## TASK DETAILS
Without omission or alteration, write out all of the data.

··· DATA FOR THIS EXERCISE

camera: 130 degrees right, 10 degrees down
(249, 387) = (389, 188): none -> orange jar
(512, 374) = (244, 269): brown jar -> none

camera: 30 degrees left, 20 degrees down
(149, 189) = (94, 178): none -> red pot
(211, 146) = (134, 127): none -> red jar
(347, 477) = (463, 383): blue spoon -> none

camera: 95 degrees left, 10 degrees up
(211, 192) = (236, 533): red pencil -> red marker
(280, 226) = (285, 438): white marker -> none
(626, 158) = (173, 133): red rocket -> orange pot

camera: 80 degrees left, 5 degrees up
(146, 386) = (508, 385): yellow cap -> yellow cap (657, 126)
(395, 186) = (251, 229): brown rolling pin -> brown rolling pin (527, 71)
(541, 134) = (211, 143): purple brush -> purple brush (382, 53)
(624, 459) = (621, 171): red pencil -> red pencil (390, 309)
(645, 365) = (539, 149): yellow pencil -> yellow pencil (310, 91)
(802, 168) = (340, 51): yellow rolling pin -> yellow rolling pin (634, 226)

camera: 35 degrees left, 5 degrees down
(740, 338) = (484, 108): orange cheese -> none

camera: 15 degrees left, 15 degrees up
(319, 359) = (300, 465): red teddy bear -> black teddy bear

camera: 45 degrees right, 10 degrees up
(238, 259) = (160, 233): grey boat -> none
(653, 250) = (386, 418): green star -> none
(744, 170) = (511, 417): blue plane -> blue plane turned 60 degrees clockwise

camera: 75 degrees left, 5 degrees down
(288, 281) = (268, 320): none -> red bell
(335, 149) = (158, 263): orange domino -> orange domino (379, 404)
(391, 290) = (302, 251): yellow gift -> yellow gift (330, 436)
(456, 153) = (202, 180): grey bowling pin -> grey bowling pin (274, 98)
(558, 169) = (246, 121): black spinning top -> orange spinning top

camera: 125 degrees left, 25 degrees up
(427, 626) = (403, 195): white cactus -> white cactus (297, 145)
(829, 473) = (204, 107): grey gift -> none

······

## TASK RESPONSE
camera: 130 degrees right, 10 degrees down
(249, 387) = (389, 188): none -> orange jar
(512, 374) = (244, 269): brown jar -> none

camera: 30 degrees left, 20 degrees down
(149, 189) = (94, 178): none -> red pot
(211, 146) = (134, 127): none -> red jar
(347, 477) = (463, 383): blue spoon -> none

camera: 95 degrees left, 10 degrees up
(211, 192) = (236, 533): red pencil -> red marker
(280, 226) = (285, 438): white marker -> none
(626, 158) = (173, 133): red rocket -> orange pot

camera: 80 degrees left, 5 degrees up
(146, 386) = (508, 385): yellow cap -> yellow cap (657, 126)
(395, 186) = (251, 229): brown rolling pin -> brown rolling pin (527, 71)
(541, 134) = (211, 143): purple brush -> purple brush (382, 53)
(624, 459) = (621, 171): red pencil -> red pencil (390, 309)
(645, 365) = (539, 149): yellow pencil -> yellow pencil (310, 91)
(802, 168) = (340, 51): yellow rolling pin -> yellow rolling pin (634, 226)

camera: 35 degrees left, 5 degrees down
(740, 338) = (484, 108): orange cheese -> none

camera: 15 degrees left, 15 degrees up
(319, 359) = (300, 465): red teddy bear -> black teddy bear

camera: 45 degrees right, 10 degrees up
(238, 259) = (160, 233): grey boat -> none
(653, 250) = (386, 418): green star -> none
(744, 170) = (511, 417): blue plane -> blue plane turned 60 degrees clockwise

camera: 75 degrees left, 5 degrees down
(288, 281) = (268, 320): none -> red bell
(335, 149) = (158, 263): orange domino -> orange domino (379, 404)
(391, 290) = (302, 251): yellow gift -> yellow gift (330, 436)
(456, 153) = (202, 180): grey bowling pin -> grey bowling pin (274, 98)
(558, 169) = (246, 121): black spinning top -> orange spinning top

camera: 125 degrees left, 25 degrees up
(427, 626) = (403, 195): white cactus -> white cactus (297, 145)
(829, 473) = (204, 107): grey gift -> none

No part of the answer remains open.